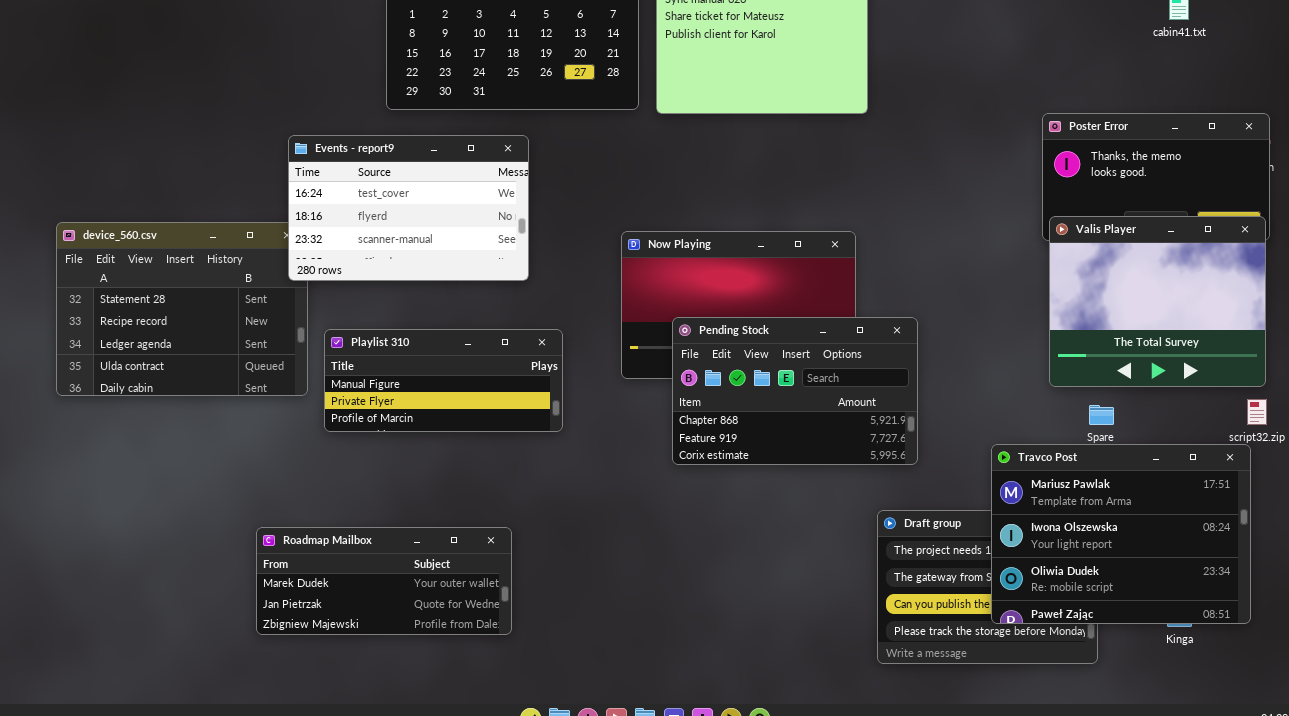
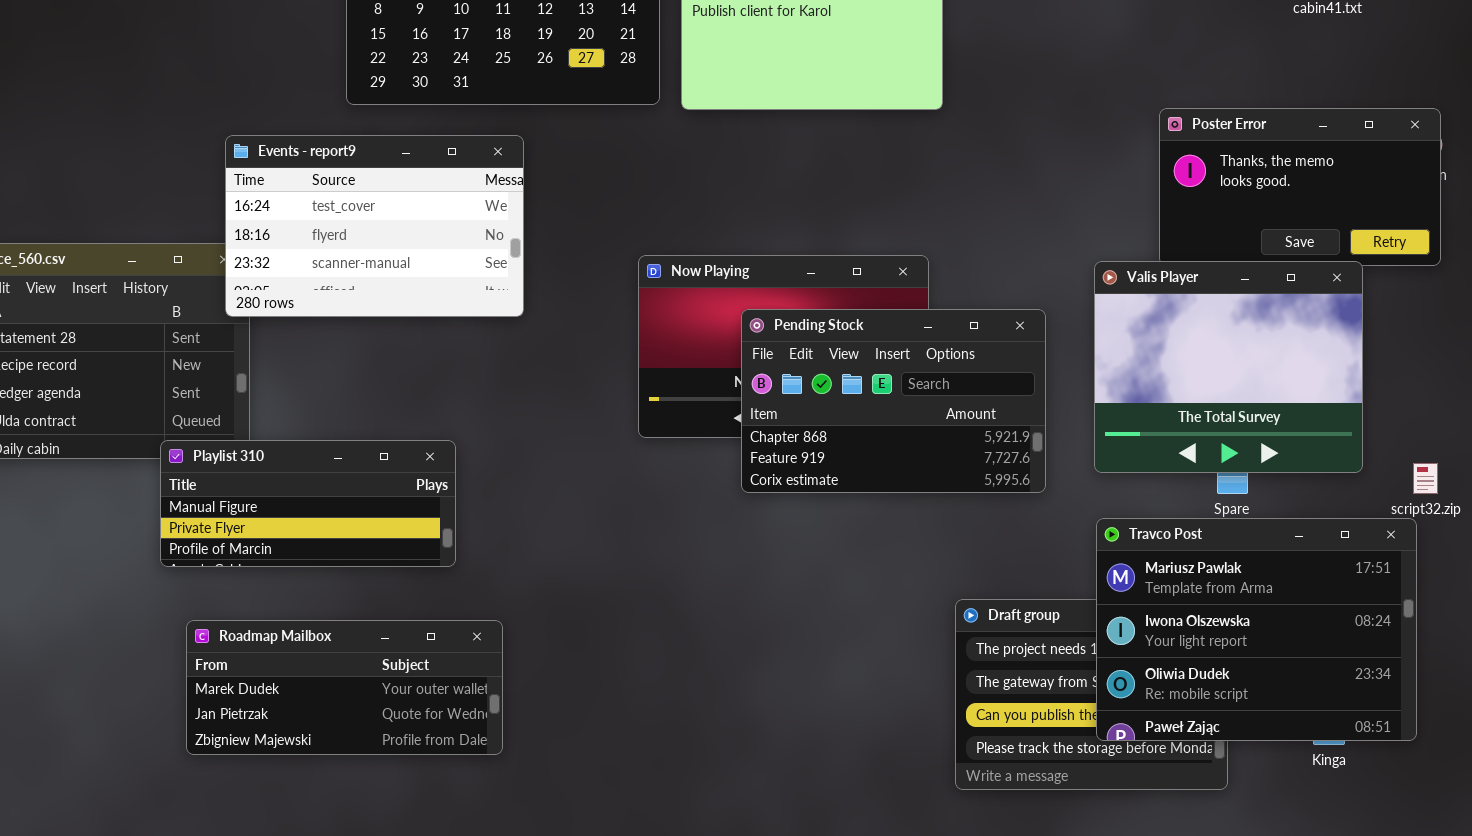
Valis Player: [1049,216,1266,387] -> [1094,261,1363,473], moved
Pending Stock: [672,317,918,465] -> [741,309,1046,493], moved
Playlist 310: [324,329,563,432] -> [160,440,456,567], moved

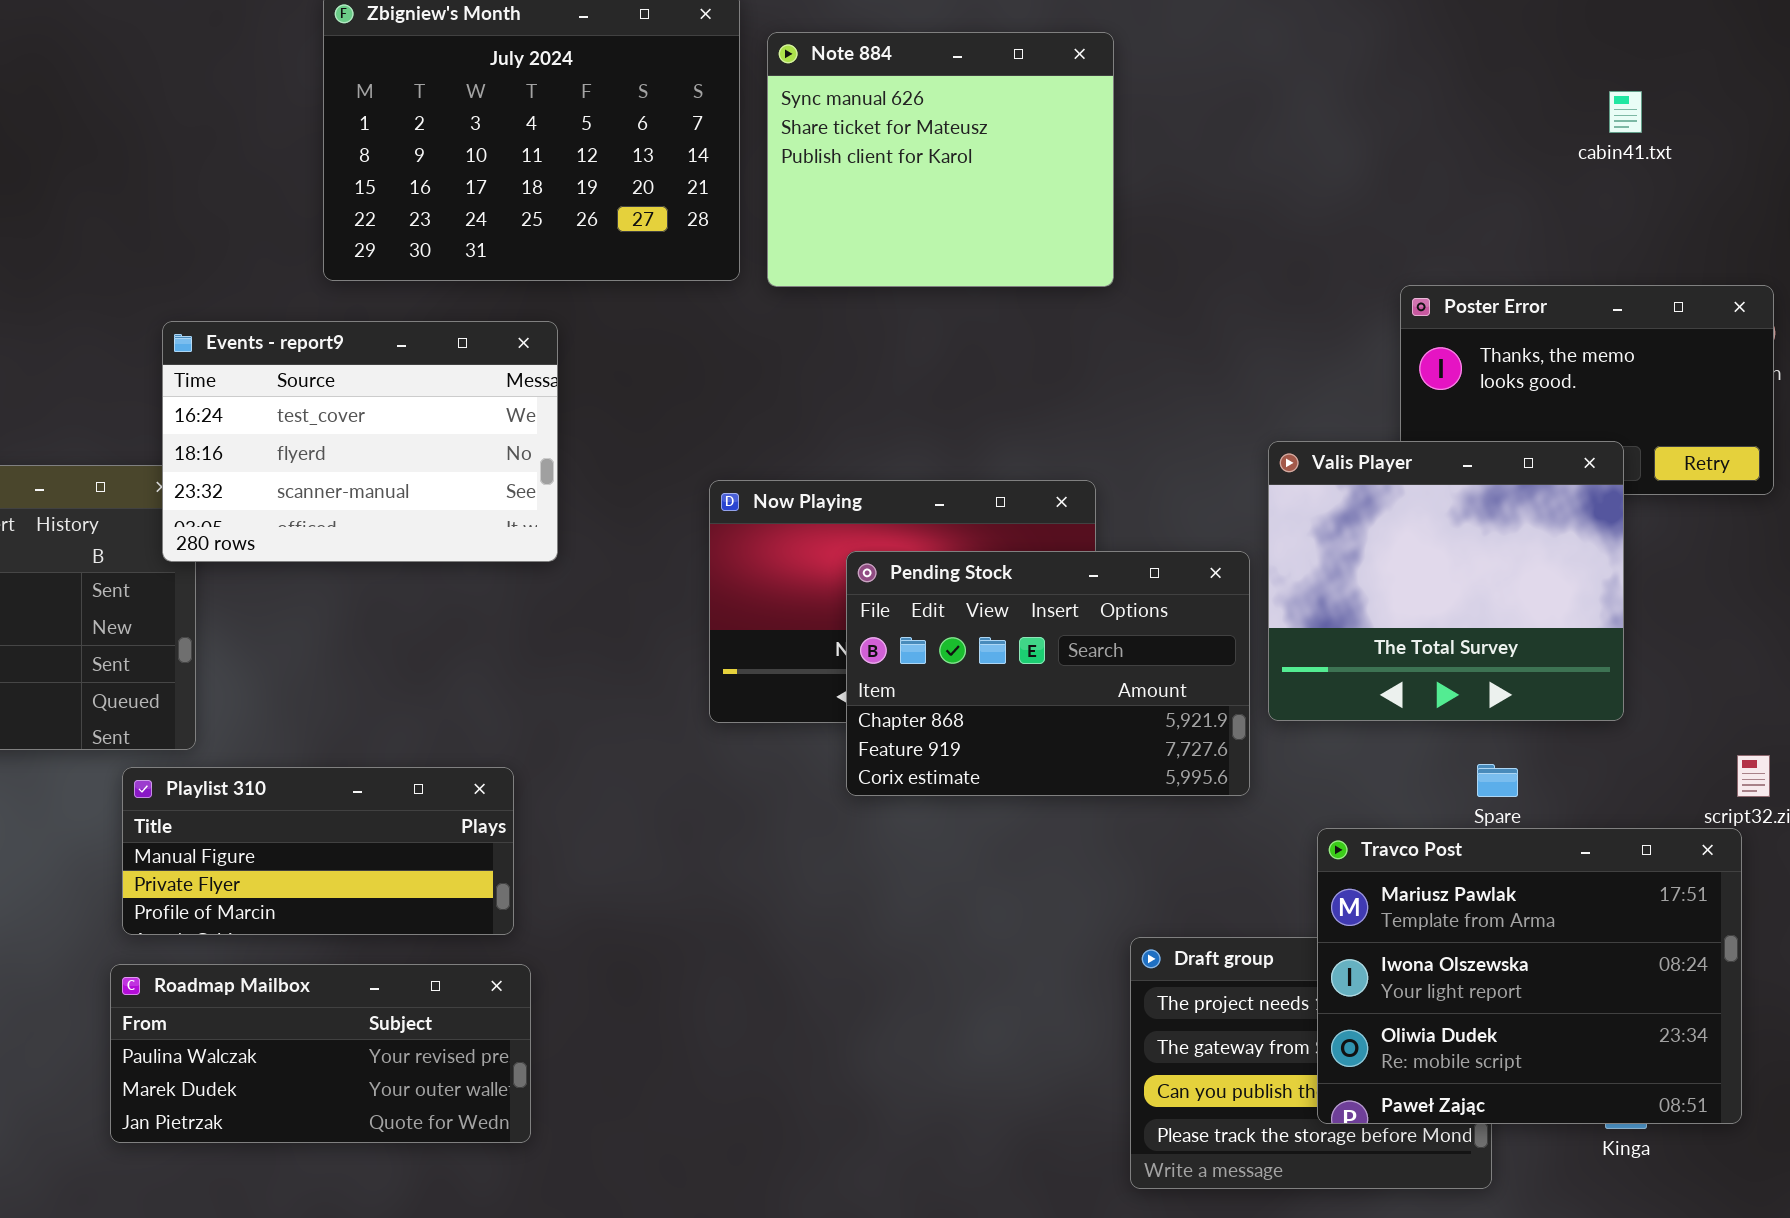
Valis Player: [1094,261,1363,473] -> [1268,441,1624,721], moved
Playlist 310: [160,440,456,567] -> [122,767,514,935], moved
Roadmap Mailbox: [186,620,503,755] -> [110,964,531,1143], scrolled up 1 row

§ §

**Work instruction:**
Repeat the material above exactly; any picture in it is left out.

**Exercise output:**
Valis Player: [1049,216,1266,387] -> [1094,261,1363,473], moved
Pending Stock: [672,317,918,465] -> [741,309,1046,493], moved
Playlist 310: [324,329,563,432] -> [160,440,456,567], moved

Valis Player: [1094,261,1363,473] -> [1268,441,1624,721], moved
Playlist 310: [160,440,456,567] -> [122,767,514,935], moved
Roadmap Mailbox: [186,620,503,755] -> [110,964,531,1143], scrolled up 1 row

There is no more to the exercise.